* **Your goal**: Everything from the line containing "52 m inside the frame." through the last line of the records must be returned verbatim, and nothing outside that range.
═══ Records
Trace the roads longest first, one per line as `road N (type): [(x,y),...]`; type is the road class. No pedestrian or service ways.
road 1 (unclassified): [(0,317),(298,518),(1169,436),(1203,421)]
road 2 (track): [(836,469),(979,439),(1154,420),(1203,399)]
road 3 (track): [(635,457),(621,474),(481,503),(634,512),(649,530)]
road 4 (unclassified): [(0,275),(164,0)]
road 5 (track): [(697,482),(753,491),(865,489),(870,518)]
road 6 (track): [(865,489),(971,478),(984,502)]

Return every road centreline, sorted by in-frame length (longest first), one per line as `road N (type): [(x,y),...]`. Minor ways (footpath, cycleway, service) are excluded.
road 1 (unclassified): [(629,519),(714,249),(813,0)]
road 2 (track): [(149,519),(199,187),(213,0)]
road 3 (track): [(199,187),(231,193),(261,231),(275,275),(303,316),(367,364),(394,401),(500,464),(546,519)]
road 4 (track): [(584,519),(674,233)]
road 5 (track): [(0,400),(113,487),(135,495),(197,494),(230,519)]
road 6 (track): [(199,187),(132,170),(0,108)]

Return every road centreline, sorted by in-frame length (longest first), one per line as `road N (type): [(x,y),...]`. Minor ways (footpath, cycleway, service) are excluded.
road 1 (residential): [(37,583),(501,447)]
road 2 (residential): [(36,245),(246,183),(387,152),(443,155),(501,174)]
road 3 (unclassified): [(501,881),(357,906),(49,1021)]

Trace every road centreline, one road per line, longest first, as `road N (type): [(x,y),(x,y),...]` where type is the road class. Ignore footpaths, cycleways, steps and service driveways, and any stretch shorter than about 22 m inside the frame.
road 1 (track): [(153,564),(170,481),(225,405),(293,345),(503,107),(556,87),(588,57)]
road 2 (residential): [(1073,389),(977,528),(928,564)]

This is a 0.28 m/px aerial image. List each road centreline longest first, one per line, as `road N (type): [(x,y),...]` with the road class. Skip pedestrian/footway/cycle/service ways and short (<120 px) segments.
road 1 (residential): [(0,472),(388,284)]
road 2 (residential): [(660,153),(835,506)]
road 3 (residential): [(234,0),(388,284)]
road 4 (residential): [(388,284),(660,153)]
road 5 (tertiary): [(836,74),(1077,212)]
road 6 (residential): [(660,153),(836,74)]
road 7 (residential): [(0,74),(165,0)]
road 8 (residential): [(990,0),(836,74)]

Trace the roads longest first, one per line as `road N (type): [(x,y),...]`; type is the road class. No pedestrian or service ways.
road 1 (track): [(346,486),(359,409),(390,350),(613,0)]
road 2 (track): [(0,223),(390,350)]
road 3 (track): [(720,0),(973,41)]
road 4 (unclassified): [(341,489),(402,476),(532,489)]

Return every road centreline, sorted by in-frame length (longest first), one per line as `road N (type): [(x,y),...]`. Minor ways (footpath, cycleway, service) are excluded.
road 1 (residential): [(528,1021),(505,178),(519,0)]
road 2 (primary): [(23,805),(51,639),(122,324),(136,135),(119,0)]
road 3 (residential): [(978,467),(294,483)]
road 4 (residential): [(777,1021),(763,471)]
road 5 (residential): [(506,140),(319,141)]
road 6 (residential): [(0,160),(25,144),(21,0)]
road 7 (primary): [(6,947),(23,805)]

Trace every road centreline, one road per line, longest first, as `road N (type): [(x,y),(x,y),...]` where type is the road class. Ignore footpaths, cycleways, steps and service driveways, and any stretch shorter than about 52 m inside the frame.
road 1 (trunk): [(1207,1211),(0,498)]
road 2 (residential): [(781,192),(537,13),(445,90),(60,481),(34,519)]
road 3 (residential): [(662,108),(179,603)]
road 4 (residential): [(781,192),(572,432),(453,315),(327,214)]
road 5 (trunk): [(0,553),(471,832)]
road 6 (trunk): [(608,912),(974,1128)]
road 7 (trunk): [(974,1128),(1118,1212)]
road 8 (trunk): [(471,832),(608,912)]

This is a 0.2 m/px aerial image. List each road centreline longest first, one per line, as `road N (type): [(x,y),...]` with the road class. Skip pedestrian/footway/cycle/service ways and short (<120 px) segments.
══════
* **Written response**:
Trace every road centreline, one road per line, longest first, as `road N (type): [(x,y),(x,y),...]` where type is the road class. Ignore footpaths, cycleways, steps and service driveways, and any stretch shorter than about 52 m inside the frame.
road 1 (trunk): [(1207,1211),(0,498)]
road 2 (residential): [(781,192),(537,13),(445,90),(60,481),(34,519)]
road 3 (residential): [(662,108),(179,603)]
road 4 (residential): [(781,192),(572,432),(453,315),(327,214)]
road 5 (trunk): [(0,553),(471,832)]
road 6 (trunk): [(608,912),(974,1128)]
road 7 (trunk): [(974,1128),(1118,1212)]
road 8 (trunk): [(471,832),(608,912)]

This is a 0.2 m/px aerial image. List each road centreline longest first, one per line, as `road N (type): [(x,y),...]` with the road class. Skip pedestrian/footway/cycle/service ways and short (<120 px) segments.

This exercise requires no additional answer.